> [EXERCISE DATA]
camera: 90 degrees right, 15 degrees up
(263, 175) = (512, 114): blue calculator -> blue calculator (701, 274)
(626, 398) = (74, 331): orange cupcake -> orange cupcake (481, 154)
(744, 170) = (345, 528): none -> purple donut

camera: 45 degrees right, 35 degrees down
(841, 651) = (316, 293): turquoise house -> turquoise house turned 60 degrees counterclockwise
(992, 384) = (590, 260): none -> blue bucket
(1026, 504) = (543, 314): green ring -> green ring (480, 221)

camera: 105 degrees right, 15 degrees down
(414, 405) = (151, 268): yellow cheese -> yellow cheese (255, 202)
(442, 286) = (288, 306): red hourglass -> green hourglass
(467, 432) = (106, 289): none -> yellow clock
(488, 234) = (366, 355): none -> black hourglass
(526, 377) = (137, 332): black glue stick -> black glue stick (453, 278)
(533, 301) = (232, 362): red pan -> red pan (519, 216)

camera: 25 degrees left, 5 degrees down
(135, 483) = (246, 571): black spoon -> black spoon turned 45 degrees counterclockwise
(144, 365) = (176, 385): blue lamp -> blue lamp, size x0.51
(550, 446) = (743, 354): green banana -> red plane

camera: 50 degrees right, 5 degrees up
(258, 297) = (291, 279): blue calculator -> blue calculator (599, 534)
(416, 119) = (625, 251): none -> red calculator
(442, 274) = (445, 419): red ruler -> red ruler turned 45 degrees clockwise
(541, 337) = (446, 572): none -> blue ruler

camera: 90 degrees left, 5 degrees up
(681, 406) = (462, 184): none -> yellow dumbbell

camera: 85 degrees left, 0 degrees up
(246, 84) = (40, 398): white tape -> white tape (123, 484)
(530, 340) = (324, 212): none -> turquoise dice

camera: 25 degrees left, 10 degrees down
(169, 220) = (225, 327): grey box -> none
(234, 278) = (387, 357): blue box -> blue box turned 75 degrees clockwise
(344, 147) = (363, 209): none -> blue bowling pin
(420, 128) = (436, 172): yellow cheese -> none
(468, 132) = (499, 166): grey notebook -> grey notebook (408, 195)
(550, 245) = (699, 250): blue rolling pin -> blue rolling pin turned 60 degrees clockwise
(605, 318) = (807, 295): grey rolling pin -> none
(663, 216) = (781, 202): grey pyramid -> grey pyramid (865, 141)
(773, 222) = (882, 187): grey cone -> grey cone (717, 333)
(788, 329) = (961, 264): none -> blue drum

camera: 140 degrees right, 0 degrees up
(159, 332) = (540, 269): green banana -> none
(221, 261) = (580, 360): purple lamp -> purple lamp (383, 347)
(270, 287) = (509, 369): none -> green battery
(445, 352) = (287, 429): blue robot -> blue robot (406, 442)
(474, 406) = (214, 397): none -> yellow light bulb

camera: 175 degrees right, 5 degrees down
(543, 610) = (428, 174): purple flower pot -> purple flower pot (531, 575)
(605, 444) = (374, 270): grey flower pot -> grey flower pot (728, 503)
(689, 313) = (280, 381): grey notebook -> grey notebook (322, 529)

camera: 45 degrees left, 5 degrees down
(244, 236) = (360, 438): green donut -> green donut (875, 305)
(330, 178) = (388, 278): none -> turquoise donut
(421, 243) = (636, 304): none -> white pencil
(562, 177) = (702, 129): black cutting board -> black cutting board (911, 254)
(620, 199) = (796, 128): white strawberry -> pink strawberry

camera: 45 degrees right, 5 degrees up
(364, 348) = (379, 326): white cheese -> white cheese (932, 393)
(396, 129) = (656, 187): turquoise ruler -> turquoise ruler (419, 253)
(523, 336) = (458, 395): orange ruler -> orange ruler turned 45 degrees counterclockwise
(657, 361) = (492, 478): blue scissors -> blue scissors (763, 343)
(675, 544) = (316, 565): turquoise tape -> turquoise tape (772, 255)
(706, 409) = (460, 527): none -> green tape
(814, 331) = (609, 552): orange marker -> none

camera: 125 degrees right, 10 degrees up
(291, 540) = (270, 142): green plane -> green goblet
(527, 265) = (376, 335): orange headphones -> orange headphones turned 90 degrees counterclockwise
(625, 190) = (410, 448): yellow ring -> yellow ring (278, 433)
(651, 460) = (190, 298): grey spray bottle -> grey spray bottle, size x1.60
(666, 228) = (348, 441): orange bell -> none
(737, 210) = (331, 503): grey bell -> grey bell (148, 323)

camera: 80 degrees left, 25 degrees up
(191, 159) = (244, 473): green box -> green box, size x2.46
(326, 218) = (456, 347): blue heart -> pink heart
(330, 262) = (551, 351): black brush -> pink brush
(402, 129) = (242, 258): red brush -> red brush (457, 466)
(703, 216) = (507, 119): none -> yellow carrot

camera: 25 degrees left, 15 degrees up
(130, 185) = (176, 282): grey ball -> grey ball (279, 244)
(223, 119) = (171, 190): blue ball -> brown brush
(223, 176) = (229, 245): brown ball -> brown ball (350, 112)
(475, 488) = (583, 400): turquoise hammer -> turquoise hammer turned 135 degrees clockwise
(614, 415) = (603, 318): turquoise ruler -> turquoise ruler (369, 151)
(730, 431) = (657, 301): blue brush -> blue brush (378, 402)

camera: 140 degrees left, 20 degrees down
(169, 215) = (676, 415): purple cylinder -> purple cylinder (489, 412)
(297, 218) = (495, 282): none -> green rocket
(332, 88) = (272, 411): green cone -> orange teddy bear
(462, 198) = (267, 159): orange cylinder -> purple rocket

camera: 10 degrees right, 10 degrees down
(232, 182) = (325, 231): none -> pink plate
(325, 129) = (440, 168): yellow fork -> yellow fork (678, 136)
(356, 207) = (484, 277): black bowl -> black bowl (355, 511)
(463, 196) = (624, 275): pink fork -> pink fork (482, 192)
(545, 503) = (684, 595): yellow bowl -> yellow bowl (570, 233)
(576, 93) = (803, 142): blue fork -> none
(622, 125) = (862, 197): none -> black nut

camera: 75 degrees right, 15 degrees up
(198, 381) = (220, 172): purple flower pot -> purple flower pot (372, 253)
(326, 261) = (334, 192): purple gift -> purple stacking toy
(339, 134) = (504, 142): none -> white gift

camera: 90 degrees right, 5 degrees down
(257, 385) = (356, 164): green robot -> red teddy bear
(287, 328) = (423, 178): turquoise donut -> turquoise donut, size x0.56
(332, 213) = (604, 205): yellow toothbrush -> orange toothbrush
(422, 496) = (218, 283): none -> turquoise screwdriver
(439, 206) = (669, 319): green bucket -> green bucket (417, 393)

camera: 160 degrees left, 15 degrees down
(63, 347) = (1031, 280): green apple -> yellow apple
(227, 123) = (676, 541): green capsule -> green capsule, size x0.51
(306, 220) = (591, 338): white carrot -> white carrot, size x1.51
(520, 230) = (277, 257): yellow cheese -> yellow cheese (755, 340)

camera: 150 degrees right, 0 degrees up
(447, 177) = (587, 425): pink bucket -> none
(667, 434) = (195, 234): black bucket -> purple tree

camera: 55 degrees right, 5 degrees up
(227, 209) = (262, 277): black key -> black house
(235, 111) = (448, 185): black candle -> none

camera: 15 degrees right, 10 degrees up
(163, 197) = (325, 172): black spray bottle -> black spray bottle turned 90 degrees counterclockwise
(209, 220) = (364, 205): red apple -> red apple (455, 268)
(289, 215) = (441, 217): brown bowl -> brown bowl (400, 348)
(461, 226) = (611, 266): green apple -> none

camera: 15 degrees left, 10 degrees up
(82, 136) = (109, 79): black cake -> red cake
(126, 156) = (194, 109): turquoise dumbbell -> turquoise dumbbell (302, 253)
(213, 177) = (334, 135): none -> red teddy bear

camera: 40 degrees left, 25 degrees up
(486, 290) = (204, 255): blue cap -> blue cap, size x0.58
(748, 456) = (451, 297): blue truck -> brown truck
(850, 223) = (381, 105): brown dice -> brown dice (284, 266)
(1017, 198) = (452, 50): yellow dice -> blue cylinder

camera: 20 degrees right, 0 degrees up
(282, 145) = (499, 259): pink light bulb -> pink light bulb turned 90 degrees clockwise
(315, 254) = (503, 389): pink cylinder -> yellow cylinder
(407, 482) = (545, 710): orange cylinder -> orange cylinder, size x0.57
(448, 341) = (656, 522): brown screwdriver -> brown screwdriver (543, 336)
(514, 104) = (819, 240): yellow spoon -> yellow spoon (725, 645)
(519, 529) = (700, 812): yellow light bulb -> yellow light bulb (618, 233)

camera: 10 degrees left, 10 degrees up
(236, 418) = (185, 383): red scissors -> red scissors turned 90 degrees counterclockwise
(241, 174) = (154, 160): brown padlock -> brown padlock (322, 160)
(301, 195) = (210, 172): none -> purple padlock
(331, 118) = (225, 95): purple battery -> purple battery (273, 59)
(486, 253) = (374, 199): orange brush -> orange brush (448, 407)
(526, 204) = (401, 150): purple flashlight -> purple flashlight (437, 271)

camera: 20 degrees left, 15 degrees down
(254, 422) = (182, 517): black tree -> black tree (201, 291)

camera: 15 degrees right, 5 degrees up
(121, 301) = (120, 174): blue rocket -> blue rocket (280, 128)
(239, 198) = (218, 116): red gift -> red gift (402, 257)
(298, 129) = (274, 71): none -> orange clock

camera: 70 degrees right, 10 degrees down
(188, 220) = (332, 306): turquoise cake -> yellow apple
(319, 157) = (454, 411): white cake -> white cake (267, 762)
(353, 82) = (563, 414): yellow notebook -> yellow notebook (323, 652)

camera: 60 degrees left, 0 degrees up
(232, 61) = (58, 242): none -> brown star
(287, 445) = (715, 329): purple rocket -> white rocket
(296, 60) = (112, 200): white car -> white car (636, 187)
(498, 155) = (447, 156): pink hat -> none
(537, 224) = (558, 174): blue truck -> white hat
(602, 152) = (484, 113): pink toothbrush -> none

> [DESCRIPTION OF THE TASK]
If a line in the listing includes the word "brown", it counts; report the number of such lines and nothing else.

> [RESPONSE]
8